======== Input ========

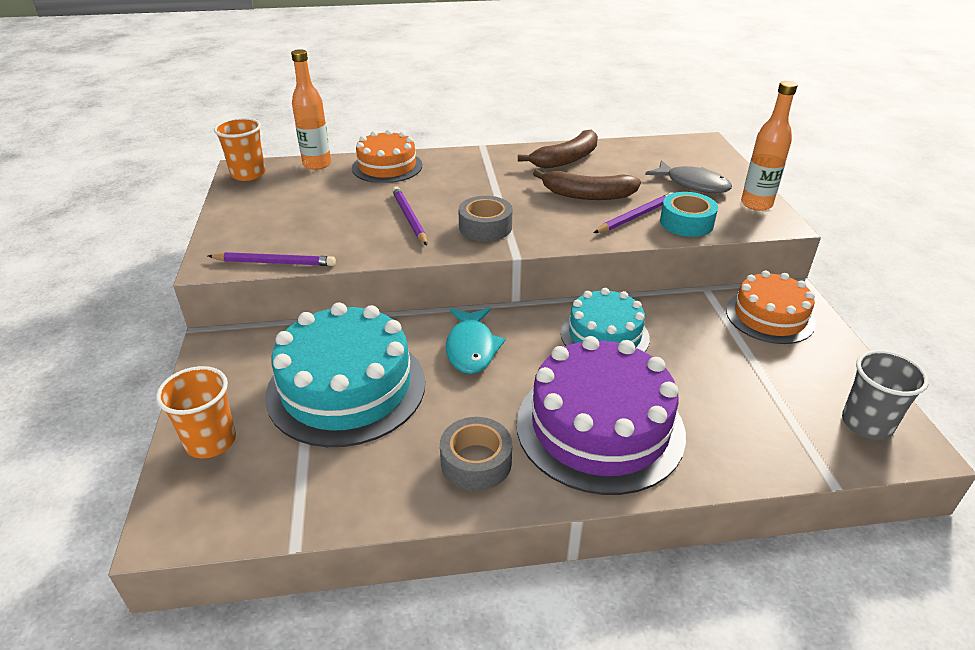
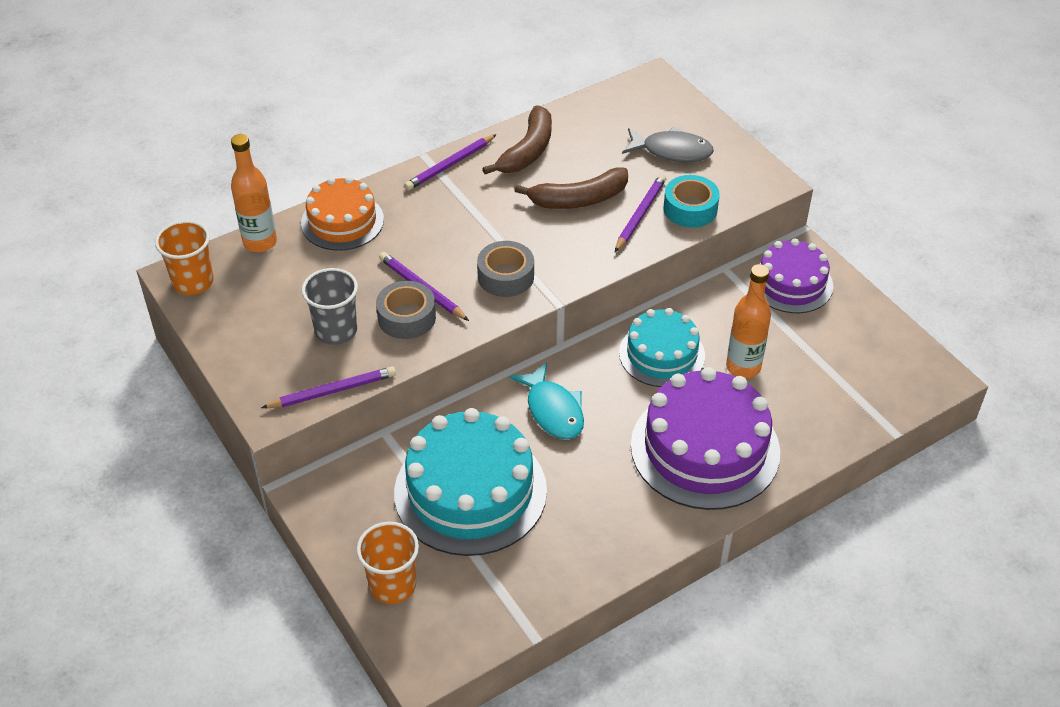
camera: 25 degrees left, 10 degrees up
(476, 462) = (626, 517): grey tape -> grey tape (406, 317)
(497, 154) = (450, 165): none -> purple pencil
(756, 204) = (742, 162): orange bottle -> orange bottle (743, 367)
(769, 316) = (791, 283): orange cake -> purple cake
(866, 424) = (901, 369): grey cup -> grey cup (336, 331)

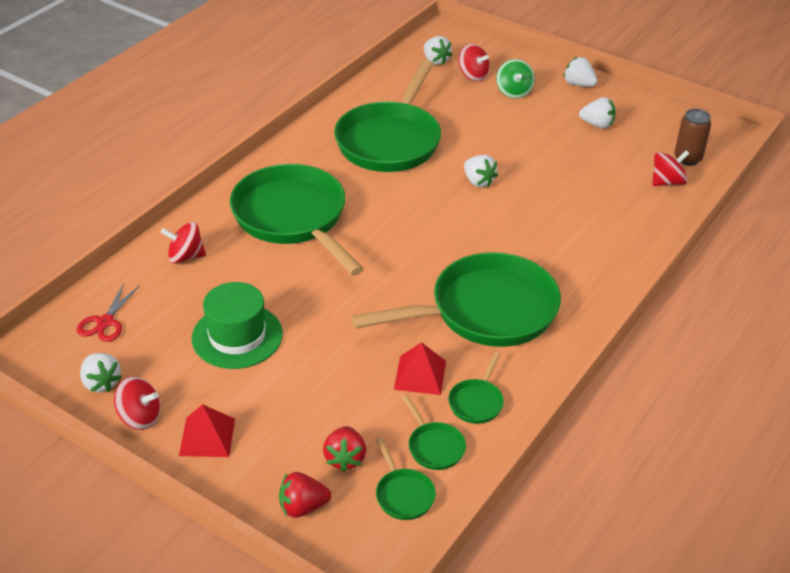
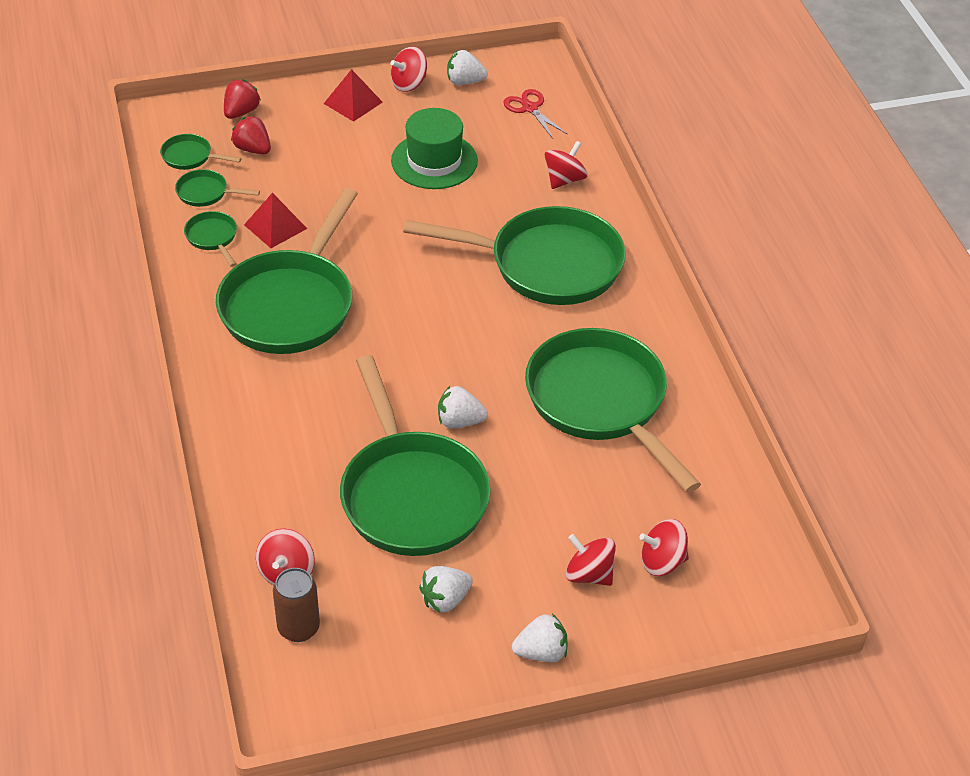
camera: 130 degrees right, 5 degrees up
(435, 61) = (730, 550): white strawberry -> none
(514, 92) = (589, 574): green spinning top -> red spinning top
(554, 170) = (411, 494): none -> green pan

========

- [Problem to work on] Print only the lines from the one with "camera: 130 degrees right, 5 degrees up" to the end of the records, both included.

- [Written reply]
camera: 130 degrees right, 5 degrees up
(435, 61) = (730, 550): white strawberry -> none
(514, 92) = (589, 574): green spinning top -> red spinning top
(554, 170) = (411, 494): none -> green pan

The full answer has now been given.